→ **DATA EXCERPT**:

------------------------------------

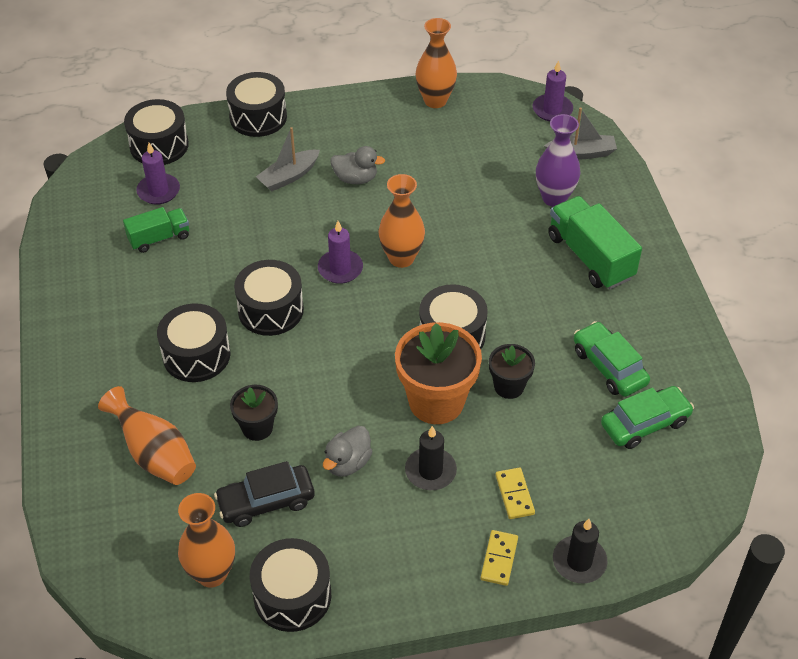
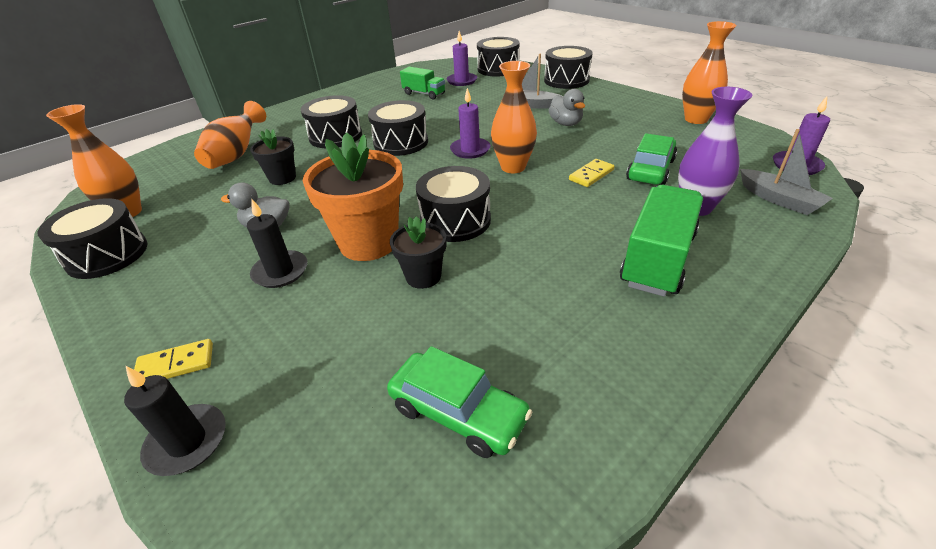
camera: 60 degrees right, 10 degrees down
(266, 501) = (208, 207): black car -> none
(514, 495) = (275, 339): yellow domino -> yellow domino (591, 175)
(609, 366) = (520, 338): green car -> green car (650, 170)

------------------------------------

→ **EXERCISE**: Beginning with the line that holds "(514, 495) = (275, 339): yellow", restate word for word every line down to the end of the data, and only those lines.

→ **COMPLETED EXERCISE**:
(514, 495) = (275, 339): yellow domino -> yellow domino (591, 175)
(609, 366) = (520, 338): green car -> green car (650, 170)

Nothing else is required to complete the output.